» TASK GOAL: Count the lines in the items below that contain the string "Closet", treating uppercase and lowercase as different. Reply with the number alone.

######

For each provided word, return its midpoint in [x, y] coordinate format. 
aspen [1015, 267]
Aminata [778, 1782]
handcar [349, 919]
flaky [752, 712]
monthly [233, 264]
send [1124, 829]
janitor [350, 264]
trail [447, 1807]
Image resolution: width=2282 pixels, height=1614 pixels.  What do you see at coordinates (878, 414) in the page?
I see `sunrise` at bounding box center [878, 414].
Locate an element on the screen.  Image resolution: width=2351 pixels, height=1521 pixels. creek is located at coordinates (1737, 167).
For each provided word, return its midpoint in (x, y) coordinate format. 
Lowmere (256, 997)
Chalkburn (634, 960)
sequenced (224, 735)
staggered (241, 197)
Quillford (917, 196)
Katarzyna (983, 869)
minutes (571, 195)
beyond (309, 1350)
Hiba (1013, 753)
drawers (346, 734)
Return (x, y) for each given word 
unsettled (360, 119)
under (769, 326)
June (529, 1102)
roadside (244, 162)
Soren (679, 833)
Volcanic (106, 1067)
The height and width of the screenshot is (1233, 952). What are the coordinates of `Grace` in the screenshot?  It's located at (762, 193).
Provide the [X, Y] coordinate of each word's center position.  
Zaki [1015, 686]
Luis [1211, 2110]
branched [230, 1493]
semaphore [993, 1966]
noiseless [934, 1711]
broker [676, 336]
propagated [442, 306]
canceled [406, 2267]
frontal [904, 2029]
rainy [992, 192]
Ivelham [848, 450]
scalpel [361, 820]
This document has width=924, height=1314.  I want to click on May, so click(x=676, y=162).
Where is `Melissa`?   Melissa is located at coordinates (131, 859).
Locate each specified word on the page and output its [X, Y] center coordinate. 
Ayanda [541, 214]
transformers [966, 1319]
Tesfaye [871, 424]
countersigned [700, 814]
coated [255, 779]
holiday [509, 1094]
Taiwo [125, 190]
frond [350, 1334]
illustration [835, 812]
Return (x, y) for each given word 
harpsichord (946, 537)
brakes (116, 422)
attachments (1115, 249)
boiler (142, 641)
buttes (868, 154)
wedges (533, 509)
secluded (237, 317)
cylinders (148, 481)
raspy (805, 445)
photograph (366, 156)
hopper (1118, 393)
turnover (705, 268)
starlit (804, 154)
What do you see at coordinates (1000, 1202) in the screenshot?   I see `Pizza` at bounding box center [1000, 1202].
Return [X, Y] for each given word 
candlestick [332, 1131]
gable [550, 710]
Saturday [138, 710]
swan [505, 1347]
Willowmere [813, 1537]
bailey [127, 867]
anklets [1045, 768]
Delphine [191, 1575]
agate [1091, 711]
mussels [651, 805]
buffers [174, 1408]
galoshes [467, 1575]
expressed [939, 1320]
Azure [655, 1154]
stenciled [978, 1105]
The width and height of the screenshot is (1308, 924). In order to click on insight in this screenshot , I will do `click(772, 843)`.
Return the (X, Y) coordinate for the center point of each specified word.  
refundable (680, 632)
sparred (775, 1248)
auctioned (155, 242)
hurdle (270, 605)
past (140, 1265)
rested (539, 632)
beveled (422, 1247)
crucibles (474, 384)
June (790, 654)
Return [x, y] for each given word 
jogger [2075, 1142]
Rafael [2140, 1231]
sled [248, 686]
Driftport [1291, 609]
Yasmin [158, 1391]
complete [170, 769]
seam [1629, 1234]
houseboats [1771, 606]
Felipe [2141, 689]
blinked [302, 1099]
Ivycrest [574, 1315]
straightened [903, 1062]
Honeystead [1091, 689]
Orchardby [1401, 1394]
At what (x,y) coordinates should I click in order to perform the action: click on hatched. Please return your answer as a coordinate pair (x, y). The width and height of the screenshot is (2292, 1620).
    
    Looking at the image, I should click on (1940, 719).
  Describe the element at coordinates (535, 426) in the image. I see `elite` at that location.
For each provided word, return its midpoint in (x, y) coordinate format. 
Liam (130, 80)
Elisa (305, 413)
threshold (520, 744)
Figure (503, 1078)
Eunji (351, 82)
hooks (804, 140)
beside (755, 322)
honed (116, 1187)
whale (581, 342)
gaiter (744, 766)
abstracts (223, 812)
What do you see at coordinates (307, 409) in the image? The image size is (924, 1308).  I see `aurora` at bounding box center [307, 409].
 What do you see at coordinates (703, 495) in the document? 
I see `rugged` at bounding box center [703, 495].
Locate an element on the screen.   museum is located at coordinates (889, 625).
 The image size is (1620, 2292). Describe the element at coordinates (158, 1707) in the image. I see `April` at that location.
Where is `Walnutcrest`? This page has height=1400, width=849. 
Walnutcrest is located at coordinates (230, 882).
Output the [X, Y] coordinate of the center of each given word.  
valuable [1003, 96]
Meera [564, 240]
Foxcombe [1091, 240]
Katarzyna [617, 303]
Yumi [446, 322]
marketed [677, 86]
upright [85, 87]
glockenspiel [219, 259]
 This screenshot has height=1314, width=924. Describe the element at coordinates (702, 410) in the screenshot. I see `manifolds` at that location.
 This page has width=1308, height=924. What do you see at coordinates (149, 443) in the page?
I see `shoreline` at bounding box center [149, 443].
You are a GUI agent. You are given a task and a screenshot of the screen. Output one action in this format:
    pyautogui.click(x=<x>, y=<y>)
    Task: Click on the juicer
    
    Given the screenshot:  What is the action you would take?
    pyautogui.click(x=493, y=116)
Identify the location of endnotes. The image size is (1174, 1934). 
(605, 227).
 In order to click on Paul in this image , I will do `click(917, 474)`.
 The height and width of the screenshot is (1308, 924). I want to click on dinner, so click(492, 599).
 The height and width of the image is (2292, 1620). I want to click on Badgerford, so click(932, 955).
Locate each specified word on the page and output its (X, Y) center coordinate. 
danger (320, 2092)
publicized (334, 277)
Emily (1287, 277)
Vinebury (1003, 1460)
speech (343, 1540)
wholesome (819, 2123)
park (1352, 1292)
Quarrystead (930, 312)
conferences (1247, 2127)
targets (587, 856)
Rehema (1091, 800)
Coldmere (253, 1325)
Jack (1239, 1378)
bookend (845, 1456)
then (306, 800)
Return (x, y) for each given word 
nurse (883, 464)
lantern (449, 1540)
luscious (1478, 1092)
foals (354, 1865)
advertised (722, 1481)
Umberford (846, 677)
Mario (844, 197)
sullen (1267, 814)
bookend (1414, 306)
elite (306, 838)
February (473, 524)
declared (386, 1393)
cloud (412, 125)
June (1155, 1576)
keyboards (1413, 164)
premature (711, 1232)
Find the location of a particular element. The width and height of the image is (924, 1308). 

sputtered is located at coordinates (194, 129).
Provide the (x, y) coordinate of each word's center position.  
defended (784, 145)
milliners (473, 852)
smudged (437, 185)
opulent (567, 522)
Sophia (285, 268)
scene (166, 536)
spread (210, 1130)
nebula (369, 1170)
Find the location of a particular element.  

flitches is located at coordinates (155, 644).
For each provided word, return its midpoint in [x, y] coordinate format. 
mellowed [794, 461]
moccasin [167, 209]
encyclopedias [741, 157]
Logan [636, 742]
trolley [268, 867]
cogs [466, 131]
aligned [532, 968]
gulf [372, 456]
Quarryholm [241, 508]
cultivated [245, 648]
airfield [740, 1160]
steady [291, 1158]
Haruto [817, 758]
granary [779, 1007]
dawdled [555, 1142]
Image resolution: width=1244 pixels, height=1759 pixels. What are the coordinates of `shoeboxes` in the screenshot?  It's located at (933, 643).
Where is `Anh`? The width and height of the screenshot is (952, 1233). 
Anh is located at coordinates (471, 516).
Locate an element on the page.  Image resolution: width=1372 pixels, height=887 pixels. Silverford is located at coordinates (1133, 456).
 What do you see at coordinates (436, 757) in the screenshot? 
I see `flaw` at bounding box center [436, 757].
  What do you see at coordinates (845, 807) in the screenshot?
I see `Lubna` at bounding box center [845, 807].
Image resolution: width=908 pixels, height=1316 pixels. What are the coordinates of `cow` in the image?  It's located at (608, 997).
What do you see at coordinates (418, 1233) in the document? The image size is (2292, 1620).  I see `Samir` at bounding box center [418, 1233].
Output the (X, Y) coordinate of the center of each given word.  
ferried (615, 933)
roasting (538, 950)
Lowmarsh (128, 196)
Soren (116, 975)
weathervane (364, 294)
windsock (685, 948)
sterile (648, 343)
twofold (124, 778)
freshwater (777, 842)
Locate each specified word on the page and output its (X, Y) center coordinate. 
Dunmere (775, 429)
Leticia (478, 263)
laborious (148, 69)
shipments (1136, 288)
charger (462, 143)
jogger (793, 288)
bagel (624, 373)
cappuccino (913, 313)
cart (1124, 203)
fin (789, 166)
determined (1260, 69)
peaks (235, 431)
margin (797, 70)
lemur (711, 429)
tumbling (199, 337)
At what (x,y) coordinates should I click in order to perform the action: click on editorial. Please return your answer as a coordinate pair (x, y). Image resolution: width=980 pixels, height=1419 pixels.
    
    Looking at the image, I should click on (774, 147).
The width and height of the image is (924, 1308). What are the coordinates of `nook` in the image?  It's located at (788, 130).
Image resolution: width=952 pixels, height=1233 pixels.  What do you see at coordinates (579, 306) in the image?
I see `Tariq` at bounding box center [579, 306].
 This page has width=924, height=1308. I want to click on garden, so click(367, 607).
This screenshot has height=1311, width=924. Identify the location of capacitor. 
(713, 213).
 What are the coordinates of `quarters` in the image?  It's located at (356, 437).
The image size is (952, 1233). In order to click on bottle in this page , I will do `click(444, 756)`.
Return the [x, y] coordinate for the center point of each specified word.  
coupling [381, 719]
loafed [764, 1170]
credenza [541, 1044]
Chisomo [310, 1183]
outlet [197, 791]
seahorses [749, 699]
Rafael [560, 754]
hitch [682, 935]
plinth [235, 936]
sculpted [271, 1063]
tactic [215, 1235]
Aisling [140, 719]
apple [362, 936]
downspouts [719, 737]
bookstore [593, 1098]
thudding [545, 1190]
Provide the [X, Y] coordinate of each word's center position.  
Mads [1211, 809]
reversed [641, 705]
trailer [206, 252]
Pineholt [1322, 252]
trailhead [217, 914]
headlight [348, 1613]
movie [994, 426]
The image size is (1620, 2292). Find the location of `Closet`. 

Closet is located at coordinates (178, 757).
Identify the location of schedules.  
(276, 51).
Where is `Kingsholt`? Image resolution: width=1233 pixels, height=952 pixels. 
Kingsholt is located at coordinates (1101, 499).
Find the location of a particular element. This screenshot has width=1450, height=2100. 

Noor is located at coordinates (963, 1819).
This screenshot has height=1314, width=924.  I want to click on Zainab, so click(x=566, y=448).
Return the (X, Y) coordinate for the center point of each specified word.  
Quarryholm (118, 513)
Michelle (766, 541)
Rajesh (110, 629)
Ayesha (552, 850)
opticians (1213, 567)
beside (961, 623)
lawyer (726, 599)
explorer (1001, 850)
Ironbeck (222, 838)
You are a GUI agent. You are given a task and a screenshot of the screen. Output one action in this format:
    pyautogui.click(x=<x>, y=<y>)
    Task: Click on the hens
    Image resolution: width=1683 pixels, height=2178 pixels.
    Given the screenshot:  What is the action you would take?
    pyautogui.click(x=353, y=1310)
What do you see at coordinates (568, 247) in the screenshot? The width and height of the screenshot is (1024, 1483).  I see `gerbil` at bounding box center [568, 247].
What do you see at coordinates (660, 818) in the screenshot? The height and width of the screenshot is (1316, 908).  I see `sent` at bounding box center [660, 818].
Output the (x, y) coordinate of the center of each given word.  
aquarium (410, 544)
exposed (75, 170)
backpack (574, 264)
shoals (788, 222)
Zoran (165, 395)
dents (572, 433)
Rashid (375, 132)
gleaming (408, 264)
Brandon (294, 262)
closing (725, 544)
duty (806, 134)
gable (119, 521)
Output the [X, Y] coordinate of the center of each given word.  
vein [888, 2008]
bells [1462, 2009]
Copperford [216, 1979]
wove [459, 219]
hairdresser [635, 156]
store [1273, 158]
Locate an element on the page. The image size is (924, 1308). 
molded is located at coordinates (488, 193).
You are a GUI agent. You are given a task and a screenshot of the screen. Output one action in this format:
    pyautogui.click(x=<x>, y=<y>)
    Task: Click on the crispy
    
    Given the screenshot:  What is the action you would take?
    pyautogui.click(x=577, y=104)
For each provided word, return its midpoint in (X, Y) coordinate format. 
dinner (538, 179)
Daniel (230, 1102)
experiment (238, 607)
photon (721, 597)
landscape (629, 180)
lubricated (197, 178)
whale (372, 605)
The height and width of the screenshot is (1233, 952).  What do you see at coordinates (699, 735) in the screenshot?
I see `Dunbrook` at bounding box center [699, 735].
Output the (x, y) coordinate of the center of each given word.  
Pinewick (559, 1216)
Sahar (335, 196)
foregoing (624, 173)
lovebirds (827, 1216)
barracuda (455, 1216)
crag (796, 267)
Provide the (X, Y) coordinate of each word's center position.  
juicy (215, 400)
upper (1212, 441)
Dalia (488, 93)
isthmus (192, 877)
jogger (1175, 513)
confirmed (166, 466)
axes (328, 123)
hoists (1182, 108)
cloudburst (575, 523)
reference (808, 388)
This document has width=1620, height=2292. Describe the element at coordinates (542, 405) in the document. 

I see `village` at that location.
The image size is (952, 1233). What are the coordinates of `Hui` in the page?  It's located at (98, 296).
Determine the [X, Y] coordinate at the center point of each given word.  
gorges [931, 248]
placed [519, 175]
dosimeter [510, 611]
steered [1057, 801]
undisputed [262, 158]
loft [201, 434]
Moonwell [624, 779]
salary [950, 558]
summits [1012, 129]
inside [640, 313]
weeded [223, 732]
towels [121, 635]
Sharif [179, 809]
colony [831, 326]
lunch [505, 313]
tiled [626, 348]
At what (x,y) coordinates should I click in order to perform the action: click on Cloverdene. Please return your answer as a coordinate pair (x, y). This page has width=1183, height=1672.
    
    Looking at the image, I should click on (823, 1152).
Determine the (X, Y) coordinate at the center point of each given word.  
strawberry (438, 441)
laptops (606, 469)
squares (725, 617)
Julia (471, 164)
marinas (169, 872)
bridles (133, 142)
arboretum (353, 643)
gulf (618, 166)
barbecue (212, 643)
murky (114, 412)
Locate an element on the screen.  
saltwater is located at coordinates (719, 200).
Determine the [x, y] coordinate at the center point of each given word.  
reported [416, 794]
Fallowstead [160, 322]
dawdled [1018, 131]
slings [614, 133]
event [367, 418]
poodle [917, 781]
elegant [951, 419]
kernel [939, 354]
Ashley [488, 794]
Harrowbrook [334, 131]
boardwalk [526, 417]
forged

######

» FINISHED TASK: 2